++++ Records provided ++++

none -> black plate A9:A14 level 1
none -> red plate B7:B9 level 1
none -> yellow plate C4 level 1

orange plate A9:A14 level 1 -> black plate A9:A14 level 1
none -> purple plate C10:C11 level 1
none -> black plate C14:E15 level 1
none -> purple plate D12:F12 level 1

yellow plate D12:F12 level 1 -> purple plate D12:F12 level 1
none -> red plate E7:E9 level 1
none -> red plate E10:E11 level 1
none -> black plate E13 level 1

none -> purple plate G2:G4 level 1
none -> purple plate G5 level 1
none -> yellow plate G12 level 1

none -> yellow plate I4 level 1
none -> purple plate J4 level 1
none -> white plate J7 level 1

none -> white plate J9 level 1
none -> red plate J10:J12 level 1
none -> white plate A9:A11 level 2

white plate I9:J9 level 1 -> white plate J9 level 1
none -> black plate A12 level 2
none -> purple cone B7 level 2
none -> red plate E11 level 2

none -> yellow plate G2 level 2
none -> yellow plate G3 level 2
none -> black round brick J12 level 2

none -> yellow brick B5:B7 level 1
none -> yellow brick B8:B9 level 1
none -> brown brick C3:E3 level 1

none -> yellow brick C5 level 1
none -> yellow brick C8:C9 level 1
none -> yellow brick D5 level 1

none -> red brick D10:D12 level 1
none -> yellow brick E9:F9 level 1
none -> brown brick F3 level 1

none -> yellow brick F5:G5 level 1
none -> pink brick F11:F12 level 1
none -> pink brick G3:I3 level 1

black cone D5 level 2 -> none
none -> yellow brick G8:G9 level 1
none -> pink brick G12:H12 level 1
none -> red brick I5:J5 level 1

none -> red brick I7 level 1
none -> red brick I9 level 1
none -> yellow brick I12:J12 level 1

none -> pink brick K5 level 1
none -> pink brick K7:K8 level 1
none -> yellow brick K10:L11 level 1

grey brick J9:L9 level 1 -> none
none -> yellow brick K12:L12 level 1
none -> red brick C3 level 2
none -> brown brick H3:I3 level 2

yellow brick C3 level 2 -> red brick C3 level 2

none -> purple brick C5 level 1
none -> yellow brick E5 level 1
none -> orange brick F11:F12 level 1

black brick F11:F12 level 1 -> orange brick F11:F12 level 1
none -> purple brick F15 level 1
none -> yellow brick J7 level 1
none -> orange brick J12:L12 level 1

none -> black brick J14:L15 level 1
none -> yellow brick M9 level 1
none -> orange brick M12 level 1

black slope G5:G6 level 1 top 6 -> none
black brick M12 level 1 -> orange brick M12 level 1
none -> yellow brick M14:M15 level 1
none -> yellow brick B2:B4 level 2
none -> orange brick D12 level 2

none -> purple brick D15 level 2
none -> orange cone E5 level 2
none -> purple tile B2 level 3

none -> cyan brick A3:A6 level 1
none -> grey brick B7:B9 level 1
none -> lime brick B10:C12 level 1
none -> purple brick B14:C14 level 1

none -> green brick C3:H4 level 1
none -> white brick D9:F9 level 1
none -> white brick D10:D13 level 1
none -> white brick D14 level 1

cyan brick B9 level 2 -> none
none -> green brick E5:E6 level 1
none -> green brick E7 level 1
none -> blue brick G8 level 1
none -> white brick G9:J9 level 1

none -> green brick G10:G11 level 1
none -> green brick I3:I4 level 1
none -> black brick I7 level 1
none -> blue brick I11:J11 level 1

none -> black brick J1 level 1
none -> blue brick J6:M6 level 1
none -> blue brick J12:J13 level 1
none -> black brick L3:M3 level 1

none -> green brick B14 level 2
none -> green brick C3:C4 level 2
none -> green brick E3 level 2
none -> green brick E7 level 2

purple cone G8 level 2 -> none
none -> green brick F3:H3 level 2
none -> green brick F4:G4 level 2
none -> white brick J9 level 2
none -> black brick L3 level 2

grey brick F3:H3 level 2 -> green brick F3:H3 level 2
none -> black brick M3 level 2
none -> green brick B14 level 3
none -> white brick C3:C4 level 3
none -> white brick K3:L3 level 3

++++

### Task brief:
Retype all the data verbatim.

### Answer area:
none -> black plate A9:A14 level 1
none -> red plate B7:B9 level 1
none -> yellow plate C4 level 1

orange plate A9:A14 level 1 -> black plate A9:A14 level 1
none -> purple plate C10:C11 level 1
none -> black plate C14:E15 level 1
none -> purple plate D12:F12 level 1

yellow plate D12:F12 level 1 -> purple plate D12:F12 level 1
none -> red plate E7:E9 level 1
none -> red plate E10:E11 level 1
none -> black plate E13 level 1

none -> purple plate G2:G4 level 1
none -> purple plate G5 level 1
none -> yellow plate G12 level 1

none -> yellow plate I4 level 1
none -> purple plate J4 level 1
none -> white plate J7 level 1

none -> white plate J9 level 1
none -> red plate J10:J12 level 1
none -> white plate A9:A11 level 2

white plate I9:J9 level 1 -> white plate J9 level 1
none -> black plate A12 level 2
none -> purple cone B7 level 2
none -> red plate E11 level 2

none -> yellow plate G2 level 2
none -> yellow plate G3 level 2
none -> black round brick J12 level 2

none -> yellow brick B5:B7 level 1
none -> yellow brick B8:B9 level 1
none -> brown brick C3:E3 level 1

none -> yellow brick C5 level 1
none -> yellow brick C8:C9 level 1
none -> yellow brick D5 level 1

none -> red brick D10:D12 level 1
none -> yellow brick E9:F9 level 1
none -> brown brick F3 level 1

none -> yellow brick F5:G5 level 1
none -> pink brick F11:F12 level 1
none -> pink brick G3:I3 level 1

black cone D5 level 2 -> none
none -> yellow brick G8:G9 level 1
none -> pink brick G12:H12 level 1
none -> red brick I5:J5 level 1

none -> red brick I7 level 1
none -> red brick I9 level 1
none -> yellow brick I12:J12 level 1

none -> pink brick K5 level 1
none -> pink brick K7:K8 level 1
none -> yellow brick K10:L11 level 1

grey brick J9:L9 level 1 -> none
none -> yellow brick K12:L12 level 1
none -> red brick C3 level 2
none -> brown brick H3:I3 level 2

yellow brick C3 level 2 -> red brick C3 level 2

none -> purple brick C5 level 1
none -> yellow brick E5 level 1
none -> orange brick F11:F12 level 1

black brick F11:F12 level 1 -> orange brick F11:F12 level 1
none -> purple brick F15 level 1
none -> yellow brick J7 level 1
none -> orange brick J12:L12 level 1

none -> black brick J14:L15 level 1
none -> yellow brick M9 level 1
none -> orange brick M12 level 1

black slope G5:G6 level 1 top 6 -> none
black brick M12 level 1 -> orange brick M12 level 1
none -> yellow brick M14:M15 level 1
none -> yellow brick B2:B4 level 2
none -> orange brick D12 level 2

none -> purple brick D15 level 2
none -> orange cone E5 level 2
none -> purple tile B2 level 3

none -> cyan brick A3:A6 level 1
none -> grey brick B7:B9 level 1
none -> lime brick B10:C12 level 1
none -> purple brick B14:C14 level 1

none -> green brick C3:H4 level 1
none -> white brick D9:F9 level 1
none -> white brick D10:D13 level 1
none -> white brick D14 level 1

cyan brick B9 level 2 -> none
none -> green brick E5:E6 level 1
none -> green brick E7 level 1
none -> blue brick G8 level 1
none -> white brick G9:J9 level 1

none -> green brick G10:G11 level 1
none -> green brick I3:I4 level 1
none -> black brick I7 level 1
none -> blue brick I11:J11 level 1

none -> black brick J1 level 1
none -> blue brick J6:M6 level 1
none -> blue brick J12:J13 level 1
none -> black brick L3:M3 level 1

none -> green brick B14 level 2
none -> green brick C3:C4 level 2
none -> green brick E3 level 2
none -> green brick E7 level 2

purple cone G8 level 2 -> none
none -> green brick F3:H3 level 2
none -> green brick F4:G4 level 2
none -> white brick J9 level 2
none -> black brick L3 level 2

grey brick F3:H3 level 2 -> green brick F3:H3 level 2
none -> black brick M3 level 2
none -> green brick B14 level 3
none -> white brick C3:C4 level 3
none -> white brick K3:L3 level 3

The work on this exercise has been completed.